◆ **EXERCISE OBJECTIVE**
With the pictures left out, write every entry down exactly.
----
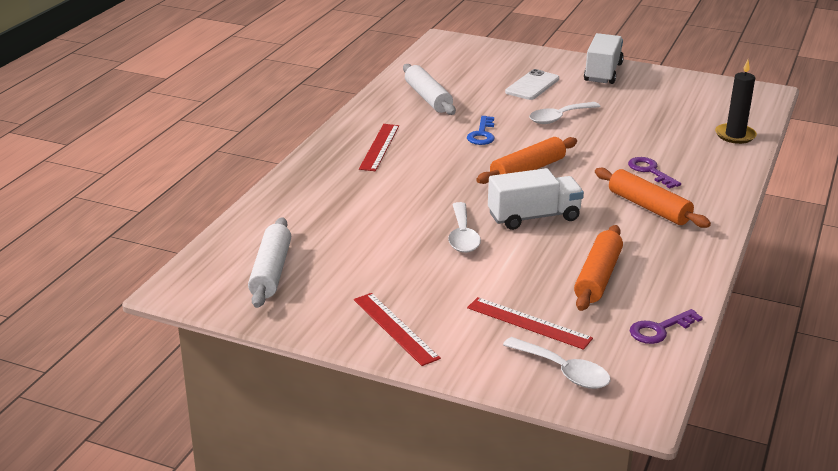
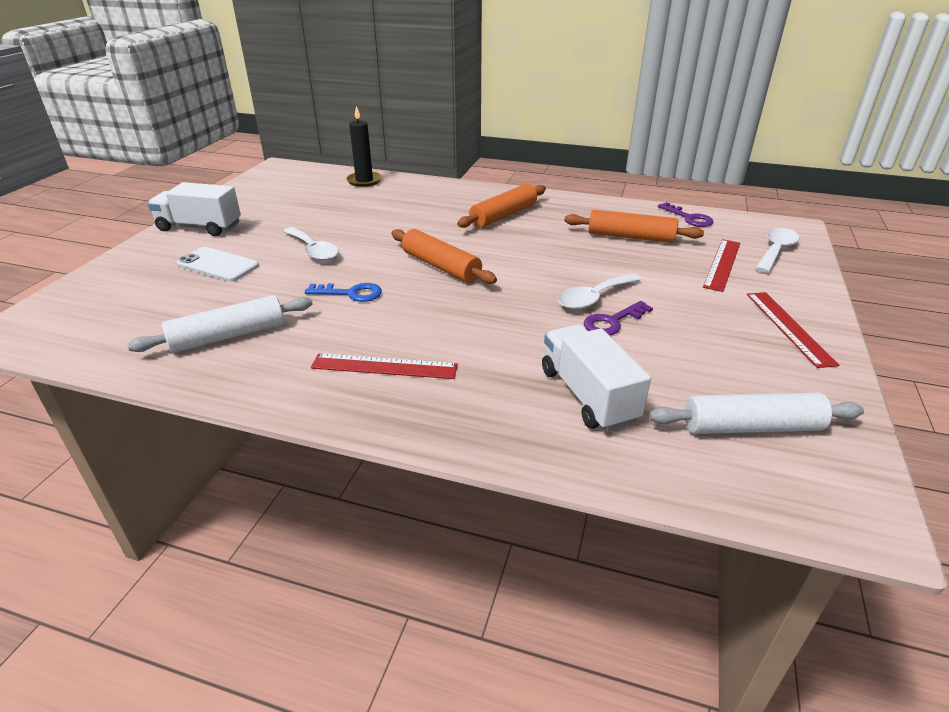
camera: 95 degrees left, 5 degrees up
(395, 328) = (788, 327): red ruler -> red ruler turned 60 degrees counterclockwise
(462, 236) = (594, 298): white spoon -> white spoon turned 150 degrees clockwise
(534, 217) = (539, 263): white truck -> white truck (588, 395)
(650, 171) = (435, 213): purple key -> purple key (612, 322)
----
◆ **RESULT FOR THIS TASK**
camera: 95 degrees left, 5 degrees up
(395, 328) = (788, 327): red ruler -> red ruler turned 60 degrees counterclockwise
(462, 236) = (594, 298): white spoon -> white spoon turned 150 degrees clockwise
(534, 217) = (539, 263): white truck -> white truck (588, 395)
(650, 171) = (435, 213): purple key -> purple key (612, 322)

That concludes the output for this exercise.